> _Problem details_
In the listing below, the lines starting with the line with "none -> black brick F12 level 1" and going on through the line with "none -> blue tile I1:J1 level 2" are to be reproduced exactly, and only those.

> _Material to process_
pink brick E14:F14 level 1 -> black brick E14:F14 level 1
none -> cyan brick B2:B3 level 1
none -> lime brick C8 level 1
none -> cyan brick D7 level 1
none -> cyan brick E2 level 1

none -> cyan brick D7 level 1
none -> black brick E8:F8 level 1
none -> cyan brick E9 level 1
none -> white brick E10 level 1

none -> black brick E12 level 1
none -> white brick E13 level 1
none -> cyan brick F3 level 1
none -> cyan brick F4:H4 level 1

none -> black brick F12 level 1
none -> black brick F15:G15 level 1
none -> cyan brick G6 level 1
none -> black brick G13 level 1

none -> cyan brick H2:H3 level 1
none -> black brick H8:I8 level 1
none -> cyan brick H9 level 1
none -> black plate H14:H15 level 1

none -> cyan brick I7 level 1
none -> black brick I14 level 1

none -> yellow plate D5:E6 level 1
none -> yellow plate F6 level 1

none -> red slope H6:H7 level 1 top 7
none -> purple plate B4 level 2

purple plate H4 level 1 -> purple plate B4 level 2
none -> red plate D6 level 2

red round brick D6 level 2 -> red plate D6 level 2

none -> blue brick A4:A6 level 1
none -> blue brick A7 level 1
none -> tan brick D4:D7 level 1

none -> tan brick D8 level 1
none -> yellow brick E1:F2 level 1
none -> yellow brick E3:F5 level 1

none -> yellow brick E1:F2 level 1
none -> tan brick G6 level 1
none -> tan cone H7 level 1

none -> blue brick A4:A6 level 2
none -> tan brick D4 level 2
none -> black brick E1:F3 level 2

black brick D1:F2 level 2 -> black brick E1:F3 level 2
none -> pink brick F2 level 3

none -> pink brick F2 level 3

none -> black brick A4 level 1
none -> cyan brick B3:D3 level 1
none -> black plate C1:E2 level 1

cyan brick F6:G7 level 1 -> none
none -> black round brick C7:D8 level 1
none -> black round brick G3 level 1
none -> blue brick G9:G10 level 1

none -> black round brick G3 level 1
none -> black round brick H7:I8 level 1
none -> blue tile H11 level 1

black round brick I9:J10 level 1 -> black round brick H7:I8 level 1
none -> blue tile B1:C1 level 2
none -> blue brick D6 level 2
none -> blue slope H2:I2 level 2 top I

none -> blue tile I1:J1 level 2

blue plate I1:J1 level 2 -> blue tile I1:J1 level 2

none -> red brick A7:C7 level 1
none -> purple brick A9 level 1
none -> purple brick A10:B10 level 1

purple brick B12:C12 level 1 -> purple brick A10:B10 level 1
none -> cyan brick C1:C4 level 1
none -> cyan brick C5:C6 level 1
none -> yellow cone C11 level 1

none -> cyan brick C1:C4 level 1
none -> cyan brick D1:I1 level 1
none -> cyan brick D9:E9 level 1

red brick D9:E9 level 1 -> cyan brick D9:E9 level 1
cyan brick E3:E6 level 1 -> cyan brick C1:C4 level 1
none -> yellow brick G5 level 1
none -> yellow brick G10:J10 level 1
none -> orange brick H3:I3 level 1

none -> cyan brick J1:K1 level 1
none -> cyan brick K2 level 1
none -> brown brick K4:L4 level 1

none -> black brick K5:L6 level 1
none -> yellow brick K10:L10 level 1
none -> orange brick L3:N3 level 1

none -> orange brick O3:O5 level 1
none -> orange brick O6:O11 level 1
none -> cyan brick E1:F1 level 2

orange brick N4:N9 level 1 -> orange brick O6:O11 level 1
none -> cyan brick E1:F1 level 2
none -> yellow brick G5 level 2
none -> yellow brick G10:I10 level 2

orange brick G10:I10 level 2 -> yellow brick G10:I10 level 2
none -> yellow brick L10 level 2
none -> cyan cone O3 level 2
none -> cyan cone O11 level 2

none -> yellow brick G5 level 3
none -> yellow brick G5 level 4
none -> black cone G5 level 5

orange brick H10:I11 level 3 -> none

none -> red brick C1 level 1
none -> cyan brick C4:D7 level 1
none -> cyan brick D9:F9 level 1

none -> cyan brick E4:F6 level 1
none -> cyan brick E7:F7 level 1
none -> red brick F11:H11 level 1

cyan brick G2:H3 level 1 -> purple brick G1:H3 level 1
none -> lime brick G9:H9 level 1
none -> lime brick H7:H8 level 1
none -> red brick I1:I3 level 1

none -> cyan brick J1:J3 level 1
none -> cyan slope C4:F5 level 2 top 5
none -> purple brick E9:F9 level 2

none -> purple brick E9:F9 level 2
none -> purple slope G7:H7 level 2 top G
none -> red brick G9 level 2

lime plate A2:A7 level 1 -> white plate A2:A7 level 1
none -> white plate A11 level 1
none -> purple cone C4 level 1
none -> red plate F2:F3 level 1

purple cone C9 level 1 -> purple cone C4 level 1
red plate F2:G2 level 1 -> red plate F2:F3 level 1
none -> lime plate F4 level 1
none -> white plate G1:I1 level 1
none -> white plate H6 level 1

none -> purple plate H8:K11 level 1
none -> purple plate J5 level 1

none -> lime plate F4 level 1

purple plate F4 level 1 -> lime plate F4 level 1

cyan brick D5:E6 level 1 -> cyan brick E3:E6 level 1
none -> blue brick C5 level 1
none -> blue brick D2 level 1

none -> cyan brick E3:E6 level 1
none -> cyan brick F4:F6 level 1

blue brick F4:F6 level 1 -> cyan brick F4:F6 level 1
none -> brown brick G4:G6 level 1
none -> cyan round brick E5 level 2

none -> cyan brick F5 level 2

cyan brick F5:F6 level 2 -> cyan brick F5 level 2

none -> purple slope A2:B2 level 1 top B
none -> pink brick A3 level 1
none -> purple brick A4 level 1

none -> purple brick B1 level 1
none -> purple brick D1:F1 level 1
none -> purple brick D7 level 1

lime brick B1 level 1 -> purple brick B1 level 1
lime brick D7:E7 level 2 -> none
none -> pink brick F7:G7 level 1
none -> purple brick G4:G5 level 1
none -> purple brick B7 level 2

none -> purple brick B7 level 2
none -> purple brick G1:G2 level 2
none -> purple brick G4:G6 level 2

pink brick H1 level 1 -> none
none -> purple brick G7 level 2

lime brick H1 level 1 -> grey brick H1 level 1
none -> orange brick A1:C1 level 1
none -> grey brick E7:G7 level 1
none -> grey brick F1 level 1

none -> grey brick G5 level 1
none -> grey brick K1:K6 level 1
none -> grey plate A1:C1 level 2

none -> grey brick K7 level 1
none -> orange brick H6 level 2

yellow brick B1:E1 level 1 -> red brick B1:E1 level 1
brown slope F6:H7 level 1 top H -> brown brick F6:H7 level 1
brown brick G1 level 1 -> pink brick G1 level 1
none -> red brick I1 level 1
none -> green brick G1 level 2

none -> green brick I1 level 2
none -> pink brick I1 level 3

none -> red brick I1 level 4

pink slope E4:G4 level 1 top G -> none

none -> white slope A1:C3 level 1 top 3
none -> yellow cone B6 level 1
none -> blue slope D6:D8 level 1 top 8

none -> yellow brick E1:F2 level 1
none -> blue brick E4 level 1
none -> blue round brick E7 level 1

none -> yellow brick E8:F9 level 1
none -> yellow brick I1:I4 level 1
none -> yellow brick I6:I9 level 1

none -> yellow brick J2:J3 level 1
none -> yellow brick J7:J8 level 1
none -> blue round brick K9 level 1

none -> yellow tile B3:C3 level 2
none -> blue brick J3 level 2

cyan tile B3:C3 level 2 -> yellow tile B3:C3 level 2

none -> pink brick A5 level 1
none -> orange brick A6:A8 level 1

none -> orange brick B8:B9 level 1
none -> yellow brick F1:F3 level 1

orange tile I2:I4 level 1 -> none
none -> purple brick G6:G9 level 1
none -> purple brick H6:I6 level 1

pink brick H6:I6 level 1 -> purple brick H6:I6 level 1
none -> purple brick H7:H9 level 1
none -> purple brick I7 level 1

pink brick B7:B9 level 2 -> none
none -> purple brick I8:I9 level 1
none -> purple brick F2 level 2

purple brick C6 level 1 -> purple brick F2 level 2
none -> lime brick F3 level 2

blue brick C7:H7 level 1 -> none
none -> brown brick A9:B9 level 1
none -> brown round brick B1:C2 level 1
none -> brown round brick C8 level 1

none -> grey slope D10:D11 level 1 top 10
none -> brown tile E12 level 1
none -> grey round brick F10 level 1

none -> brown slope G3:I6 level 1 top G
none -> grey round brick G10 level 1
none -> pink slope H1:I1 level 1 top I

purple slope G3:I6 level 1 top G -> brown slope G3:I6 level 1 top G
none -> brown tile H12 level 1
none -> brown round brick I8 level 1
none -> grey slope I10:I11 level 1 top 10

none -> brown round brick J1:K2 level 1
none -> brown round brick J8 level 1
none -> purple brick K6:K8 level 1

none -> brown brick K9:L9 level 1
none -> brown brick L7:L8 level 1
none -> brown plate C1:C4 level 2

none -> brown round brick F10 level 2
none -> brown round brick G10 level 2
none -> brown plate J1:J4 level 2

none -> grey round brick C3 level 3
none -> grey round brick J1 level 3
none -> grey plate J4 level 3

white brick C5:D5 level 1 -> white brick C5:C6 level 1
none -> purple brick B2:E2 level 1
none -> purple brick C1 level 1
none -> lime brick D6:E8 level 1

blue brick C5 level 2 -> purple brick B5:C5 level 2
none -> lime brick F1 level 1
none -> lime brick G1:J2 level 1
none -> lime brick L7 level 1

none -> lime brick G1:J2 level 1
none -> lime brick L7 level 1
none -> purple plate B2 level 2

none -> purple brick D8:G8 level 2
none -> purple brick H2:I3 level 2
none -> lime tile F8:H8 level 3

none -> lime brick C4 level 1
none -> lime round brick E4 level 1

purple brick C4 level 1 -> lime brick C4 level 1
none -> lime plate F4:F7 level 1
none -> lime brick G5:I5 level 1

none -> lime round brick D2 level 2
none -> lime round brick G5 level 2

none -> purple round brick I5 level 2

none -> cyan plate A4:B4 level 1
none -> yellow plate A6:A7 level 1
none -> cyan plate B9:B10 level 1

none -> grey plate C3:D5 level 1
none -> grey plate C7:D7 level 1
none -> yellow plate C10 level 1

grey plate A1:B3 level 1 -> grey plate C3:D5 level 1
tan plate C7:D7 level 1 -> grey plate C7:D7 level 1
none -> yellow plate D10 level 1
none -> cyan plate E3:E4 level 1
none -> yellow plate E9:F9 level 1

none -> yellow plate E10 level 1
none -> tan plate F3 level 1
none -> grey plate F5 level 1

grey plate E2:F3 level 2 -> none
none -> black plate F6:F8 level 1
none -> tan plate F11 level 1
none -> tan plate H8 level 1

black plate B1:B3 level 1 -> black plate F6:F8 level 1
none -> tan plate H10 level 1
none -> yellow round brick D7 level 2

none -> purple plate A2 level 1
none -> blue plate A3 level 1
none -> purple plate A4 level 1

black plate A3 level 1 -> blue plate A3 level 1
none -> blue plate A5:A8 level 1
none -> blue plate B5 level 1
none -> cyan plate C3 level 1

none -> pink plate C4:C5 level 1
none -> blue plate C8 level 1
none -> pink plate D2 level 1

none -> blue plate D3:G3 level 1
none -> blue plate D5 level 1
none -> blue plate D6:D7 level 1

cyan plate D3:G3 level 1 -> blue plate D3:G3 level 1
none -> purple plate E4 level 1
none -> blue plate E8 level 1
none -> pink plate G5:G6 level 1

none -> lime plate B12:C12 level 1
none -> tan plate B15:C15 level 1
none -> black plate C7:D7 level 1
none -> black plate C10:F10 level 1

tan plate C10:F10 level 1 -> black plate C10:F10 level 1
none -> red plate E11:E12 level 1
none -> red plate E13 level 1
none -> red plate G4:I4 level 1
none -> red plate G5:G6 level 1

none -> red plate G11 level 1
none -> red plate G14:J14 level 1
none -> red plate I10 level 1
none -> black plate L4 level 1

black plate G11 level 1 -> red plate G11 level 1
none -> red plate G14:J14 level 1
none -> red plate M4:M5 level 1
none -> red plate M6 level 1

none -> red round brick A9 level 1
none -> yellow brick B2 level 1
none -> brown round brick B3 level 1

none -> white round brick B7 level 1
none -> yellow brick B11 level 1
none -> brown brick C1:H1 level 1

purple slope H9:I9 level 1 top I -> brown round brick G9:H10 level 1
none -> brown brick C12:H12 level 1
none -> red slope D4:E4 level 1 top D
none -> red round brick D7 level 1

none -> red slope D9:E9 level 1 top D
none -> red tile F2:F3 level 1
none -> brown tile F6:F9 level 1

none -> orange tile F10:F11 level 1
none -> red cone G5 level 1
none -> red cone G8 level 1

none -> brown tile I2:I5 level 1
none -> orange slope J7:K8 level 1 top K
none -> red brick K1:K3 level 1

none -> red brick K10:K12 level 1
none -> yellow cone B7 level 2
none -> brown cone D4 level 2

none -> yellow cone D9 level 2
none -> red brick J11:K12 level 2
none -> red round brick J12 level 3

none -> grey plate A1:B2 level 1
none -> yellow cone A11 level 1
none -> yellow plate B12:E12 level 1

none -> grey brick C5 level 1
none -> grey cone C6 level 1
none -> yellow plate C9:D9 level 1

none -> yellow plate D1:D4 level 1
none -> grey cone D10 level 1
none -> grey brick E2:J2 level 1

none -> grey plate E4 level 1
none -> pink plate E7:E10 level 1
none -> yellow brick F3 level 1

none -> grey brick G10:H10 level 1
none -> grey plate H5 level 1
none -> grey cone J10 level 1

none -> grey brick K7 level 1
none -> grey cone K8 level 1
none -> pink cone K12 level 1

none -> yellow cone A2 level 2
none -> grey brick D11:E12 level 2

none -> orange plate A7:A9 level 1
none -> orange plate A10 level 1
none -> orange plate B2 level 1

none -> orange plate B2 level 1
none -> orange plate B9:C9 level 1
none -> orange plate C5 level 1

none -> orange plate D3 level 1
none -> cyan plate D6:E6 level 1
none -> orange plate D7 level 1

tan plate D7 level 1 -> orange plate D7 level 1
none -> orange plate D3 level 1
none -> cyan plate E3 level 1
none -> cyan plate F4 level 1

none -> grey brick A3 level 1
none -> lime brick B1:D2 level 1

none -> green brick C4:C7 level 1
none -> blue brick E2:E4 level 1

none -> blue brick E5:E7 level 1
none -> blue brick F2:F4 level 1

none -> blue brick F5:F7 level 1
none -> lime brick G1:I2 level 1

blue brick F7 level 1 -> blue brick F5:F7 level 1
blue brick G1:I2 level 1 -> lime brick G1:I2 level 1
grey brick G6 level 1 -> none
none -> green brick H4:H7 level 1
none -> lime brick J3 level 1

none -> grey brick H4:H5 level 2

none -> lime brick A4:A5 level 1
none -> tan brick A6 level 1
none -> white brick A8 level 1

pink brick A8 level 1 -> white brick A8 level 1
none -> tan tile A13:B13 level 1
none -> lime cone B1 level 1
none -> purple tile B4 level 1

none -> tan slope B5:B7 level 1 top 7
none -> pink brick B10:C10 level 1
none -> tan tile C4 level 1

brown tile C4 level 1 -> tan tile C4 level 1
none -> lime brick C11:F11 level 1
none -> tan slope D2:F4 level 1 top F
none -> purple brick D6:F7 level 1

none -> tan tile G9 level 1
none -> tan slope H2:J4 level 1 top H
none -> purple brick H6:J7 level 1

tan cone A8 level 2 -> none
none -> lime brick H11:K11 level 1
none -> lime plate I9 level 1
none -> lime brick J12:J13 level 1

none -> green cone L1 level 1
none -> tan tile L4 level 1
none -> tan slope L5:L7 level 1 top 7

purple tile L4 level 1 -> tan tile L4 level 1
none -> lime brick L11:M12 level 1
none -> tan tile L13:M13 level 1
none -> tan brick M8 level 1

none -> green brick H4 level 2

> _Written solution_
none -> black brick F12 level 1
none -> black brick F15:G15 level 1
none -> cyan brick G6 level 1
none -> black brick G13 level 1

none -> cyan brick H2:H3 level 1
none -> black brick H8:I8 level 1
none -> cyan brick H9 level 1
none -> black plate H14:H15 level 1

none -> cyan brick I7 level 1
none -> black brick I14 level 1

none -> yellow plate D5:E6 level 1
none -> yellow plate F6 level 1

none -> red slope H6:H7 level 1 top 7
none -> purple plate B4 level 2

purple plate H4 level 1 -> purple plate B4 level 2
none -> red plate D6 level 2

red round brick D6 level 2 -> red plate D6 level 2

none -> blue brick A4:A6 level 1
none -> blue brick A7 level 1
none -> tan brick D4:D7 level 1

none -> tan brick D8 level 1
none -> yellow brick E1:F2 level 1
none -> yellow brick E3:F5 level 1

none -> yellow brick E1:F2 level 1
none -> tan brick G6 level 1
none -> tan cone H7 level 1

none -> blue brick A4:A6 level 2
none -> tan brick D4 level 2
none -> black brick E1:F3 level 2

black brick D1:F2 level 2 -> black brick E1:F3 level 2
none -> pink brick F2 level 3

none -> pink brick F2 level 3

none -> black brick A4 level 1
none -> cyan brick B3:D3 level 1
none -> black plate C1:E2 level 1

cyan brick F6:G7 level 1 -> none
none -> black round brick C7:D8 level 1
none -> black round brick G3 level 1
none -> blue brick G9:G10 level 1

none -> black round brick G3 level 1
none -> black round brick H7:I8 level 1
none -> blue tile H11 level 1

black round brick I9:J10 level 1 -> black round brick H7:I8 level 1
none -> blue tile B1:C1 level 2
none -> blue brick D6 level 2
none -> blue slope H2:I2 level 2 top I

none -> blue tile I1:J1 level 2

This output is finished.